What the exercise asks — Look through the material beneath and copy each line with the word "lime".

Listed entries —
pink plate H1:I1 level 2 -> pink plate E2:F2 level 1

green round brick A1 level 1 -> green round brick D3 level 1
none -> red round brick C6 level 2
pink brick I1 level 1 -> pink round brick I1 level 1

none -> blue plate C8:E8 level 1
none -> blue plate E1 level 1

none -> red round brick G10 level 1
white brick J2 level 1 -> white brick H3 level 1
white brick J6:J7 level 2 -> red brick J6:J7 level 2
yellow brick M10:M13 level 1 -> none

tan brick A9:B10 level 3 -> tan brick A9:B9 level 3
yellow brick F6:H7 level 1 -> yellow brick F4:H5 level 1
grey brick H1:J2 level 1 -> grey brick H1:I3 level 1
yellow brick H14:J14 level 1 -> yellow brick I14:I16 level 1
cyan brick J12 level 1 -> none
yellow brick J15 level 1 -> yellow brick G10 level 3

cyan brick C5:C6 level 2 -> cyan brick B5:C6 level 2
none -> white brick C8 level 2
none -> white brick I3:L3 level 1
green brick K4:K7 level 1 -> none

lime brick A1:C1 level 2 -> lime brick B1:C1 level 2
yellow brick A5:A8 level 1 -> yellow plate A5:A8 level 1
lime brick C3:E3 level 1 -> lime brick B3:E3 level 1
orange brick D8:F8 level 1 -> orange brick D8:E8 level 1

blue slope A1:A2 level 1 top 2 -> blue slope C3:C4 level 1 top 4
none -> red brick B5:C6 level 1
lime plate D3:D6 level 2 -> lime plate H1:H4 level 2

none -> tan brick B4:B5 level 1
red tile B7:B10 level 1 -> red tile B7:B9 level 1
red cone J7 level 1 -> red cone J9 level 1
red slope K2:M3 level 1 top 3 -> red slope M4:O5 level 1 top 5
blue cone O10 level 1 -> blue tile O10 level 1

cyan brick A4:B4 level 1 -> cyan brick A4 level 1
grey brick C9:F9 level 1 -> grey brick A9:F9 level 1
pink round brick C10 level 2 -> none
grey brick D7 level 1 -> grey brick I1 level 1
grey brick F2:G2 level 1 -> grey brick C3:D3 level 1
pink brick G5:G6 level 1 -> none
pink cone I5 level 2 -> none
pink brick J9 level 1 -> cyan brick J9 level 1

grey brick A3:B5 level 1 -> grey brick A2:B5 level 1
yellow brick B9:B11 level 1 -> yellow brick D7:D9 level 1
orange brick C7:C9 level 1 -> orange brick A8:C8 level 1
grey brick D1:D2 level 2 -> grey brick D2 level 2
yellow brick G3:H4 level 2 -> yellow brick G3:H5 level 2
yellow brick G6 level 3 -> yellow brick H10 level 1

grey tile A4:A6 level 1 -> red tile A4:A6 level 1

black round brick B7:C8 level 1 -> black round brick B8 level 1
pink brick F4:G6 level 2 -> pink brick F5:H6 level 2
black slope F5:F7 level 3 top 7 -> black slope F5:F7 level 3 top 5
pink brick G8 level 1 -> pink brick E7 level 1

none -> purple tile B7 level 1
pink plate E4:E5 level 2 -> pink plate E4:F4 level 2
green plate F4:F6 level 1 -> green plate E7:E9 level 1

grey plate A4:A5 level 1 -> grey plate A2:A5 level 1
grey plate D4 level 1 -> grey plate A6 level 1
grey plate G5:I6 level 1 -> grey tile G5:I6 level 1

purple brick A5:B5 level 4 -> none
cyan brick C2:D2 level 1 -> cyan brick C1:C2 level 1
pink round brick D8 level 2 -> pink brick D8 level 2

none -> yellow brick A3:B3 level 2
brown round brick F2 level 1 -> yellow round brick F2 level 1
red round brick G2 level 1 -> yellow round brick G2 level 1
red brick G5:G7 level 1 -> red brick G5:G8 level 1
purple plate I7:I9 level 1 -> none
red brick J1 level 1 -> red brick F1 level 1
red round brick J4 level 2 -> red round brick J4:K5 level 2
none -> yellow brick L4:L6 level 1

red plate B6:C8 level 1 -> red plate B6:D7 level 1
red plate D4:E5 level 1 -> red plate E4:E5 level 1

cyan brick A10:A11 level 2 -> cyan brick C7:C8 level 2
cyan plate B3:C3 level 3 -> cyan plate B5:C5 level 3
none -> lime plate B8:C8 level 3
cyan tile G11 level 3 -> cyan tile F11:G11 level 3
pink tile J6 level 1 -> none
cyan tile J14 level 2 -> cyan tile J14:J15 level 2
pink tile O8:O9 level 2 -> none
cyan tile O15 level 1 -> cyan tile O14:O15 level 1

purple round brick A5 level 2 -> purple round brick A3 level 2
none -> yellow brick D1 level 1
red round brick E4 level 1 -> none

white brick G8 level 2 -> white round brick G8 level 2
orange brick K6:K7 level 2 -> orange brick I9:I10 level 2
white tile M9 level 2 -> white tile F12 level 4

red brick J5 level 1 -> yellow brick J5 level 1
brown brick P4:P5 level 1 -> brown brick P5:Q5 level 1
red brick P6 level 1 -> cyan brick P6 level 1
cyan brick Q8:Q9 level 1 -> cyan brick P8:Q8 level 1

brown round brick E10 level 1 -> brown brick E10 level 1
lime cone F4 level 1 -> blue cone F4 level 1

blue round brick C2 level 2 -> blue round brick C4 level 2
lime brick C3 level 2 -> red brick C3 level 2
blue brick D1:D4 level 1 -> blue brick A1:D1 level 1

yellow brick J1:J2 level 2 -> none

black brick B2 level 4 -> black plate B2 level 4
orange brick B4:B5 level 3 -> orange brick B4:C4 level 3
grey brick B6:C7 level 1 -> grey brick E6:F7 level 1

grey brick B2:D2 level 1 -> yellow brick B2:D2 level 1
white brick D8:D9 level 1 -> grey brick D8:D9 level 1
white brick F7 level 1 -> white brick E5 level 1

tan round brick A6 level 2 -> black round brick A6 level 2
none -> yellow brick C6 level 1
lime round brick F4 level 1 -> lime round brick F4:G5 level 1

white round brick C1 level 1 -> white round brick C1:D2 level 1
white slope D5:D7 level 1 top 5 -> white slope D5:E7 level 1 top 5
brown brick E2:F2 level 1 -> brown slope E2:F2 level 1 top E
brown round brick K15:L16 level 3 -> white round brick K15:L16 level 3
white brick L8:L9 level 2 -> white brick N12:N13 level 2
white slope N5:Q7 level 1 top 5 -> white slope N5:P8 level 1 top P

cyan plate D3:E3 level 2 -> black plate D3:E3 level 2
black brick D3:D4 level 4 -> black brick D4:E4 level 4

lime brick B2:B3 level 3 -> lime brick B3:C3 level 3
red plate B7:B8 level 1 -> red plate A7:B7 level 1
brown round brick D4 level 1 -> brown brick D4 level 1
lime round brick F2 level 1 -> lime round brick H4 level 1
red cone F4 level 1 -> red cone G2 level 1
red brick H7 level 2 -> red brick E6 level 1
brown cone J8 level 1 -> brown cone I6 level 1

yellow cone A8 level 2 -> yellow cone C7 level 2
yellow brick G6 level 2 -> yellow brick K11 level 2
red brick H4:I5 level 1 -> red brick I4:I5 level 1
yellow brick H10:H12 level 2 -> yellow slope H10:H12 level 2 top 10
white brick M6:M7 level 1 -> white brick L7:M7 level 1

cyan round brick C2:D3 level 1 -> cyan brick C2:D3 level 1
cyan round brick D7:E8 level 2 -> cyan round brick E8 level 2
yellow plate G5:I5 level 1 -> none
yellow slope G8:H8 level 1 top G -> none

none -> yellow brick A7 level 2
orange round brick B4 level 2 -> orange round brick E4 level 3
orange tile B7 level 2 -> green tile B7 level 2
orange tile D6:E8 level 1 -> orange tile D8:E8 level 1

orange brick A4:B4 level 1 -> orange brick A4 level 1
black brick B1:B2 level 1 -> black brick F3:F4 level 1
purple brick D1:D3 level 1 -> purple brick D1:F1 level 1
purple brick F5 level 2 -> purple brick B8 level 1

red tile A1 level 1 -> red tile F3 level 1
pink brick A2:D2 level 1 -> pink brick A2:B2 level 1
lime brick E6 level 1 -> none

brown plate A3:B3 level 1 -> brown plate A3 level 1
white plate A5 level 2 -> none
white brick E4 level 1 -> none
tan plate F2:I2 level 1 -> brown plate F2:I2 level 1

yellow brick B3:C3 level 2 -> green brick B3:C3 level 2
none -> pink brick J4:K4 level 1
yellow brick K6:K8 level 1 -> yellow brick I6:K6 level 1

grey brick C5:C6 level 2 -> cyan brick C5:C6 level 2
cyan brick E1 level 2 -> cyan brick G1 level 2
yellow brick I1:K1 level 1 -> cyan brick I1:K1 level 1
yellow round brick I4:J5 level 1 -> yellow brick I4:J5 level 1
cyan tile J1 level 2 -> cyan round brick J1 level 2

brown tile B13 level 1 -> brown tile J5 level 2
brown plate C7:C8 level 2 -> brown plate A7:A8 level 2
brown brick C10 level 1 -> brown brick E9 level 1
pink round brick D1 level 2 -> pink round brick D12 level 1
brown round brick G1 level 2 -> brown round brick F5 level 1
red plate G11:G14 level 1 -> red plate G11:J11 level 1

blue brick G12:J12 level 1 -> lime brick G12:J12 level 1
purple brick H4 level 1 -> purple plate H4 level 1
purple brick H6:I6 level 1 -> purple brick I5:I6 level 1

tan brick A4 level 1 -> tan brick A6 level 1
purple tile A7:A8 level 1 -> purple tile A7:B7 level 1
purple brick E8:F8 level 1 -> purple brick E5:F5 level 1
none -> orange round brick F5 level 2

Solution for this task —
lime brick A1:C1 level 2 -> lime brick B1:C1 level 2
lime brick C3:E3 level 1 -> lime brick B3:E3 level 1
lime plate D3:D6 level 2 -> lime plate H1:H4 level 2
none -> lime plate B8:C8 level 3
lime cone F4 level 1 -> blue cone F4 level 1
lime brick C3 level 2 -> red brick C3 level 2
lime round brick F4 level 1 -> lime round brick F4:G5 level 1
lime brick B2:B3 level 3 -> lime brick B3:C3 level 3
lime round brick F2 level 1 -> lime round brick H4 level 1
lime brick E6 level 1 -> none
blue brick G12:J12 level 1 -> lime brick G12:J12 level 1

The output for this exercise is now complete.